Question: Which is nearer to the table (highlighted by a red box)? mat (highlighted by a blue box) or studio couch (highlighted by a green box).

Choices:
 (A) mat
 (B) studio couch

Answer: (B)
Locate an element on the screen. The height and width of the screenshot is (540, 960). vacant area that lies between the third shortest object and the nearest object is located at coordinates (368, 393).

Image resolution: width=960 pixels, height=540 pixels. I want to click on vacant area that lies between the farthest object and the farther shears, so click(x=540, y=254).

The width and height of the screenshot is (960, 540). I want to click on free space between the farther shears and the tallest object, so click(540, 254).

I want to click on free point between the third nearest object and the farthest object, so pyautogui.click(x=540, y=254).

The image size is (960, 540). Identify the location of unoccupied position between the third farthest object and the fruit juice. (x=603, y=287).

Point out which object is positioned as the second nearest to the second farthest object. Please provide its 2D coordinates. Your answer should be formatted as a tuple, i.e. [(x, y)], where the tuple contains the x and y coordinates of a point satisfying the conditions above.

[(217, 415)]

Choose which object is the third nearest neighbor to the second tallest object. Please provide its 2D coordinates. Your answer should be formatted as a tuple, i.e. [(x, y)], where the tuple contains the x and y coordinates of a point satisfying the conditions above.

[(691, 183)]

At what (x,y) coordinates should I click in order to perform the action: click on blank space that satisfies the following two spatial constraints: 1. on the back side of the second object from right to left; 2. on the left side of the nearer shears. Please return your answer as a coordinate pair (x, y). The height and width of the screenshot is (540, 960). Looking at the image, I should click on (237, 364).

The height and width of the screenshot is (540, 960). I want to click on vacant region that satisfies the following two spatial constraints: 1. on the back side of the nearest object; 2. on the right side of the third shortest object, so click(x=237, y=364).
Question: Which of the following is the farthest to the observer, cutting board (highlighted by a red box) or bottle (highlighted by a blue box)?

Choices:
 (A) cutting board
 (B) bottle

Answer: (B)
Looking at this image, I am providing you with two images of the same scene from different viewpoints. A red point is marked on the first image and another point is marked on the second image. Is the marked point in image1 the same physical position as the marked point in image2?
= = = =
> [Exercise aim]:
Render the data from the line with "The width and" up to and including the line with "I want to click on free point" as a Markdown table with the columns Row and Line, giving each line its row number and leaving out blank lines.

> [Response]:
| Row | Line |
|---|---|
| 1 | The width and height of the screenshot is (960, 540). I want to click on free space between the farther shears and the tallest object, so click(540, 254). |
| 2 | I want to click on free point between the third nearest object and the farthest object, so pyautogui.click(x=540, y=254). |